What to produce:
All lines before the one containing "(461, 493) = (445, 391): purple", plus that line itself, are to be printed exactly as they appear below.

Provided records:
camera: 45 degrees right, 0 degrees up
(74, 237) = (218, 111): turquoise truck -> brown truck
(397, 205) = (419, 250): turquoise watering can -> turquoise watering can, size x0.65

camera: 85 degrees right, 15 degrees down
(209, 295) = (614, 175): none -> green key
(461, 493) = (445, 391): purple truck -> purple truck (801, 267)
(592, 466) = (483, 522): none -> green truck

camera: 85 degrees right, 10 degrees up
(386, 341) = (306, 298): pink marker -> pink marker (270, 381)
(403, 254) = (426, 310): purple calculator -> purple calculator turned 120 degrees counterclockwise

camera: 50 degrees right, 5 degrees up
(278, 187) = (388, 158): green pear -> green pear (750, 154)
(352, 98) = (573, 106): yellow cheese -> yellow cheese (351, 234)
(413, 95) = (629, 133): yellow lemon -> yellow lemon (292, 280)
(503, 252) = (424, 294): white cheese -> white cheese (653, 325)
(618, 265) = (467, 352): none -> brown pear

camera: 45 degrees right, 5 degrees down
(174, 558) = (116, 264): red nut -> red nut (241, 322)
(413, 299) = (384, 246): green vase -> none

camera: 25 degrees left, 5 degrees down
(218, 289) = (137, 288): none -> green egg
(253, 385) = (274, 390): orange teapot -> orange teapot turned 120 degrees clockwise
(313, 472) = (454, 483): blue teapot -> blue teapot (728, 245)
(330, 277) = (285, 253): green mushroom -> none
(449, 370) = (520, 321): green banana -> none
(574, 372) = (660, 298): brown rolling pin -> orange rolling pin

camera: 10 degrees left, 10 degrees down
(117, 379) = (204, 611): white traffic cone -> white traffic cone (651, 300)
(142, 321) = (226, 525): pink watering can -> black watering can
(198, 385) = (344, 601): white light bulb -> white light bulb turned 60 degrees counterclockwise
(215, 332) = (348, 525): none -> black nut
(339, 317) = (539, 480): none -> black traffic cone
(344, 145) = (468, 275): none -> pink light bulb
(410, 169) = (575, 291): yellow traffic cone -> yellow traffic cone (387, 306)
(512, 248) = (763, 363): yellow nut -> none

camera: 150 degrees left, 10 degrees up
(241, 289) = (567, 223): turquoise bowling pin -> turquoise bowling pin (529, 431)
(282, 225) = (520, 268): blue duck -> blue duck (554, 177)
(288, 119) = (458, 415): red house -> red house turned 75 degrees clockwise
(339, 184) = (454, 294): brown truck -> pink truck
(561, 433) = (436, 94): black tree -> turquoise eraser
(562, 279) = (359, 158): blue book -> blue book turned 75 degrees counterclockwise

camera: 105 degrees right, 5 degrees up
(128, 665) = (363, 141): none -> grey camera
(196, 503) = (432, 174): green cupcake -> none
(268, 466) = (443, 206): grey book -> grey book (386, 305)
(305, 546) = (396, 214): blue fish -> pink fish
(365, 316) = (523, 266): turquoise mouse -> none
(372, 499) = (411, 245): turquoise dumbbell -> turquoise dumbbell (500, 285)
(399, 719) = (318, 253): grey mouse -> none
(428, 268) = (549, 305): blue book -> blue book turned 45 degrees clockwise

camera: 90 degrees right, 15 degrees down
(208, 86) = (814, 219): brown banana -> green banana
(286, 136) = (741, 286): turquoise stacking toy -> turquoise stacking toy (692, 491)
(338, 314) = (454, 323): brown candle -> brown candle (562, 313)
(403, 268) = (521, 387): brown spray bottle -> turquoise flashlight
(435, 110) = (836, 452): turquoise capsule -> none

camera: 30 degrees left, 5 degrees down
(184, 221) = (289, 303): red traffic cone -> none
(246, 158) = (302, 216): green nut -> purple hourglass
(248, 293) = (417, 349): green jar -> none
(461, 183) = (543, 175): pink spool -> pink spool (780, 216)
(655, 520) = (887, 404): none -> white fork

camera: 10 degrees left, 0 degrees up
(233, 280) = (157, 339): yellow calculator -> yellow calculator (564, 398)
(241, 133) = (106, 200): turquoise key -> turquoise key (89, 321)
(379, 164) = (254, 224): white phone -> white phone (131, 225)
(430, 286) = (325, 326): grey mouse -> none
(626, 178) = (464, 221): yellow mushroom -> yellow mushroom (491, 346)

Problem solution:
camera: 45 degrees right, 0 degrees up
(74, 237) = (218, 111): turquoise truck -> brown truck
(397, 205) = (419, 250): turquoise watering can -> turquoise watering can, size x0.65

camera: 85 degrees right, 15 degrees down
(209, 295) = (614, 175): none -> green key
(461, 493) = (445, 391): purple truck -> purple truck (801, 267)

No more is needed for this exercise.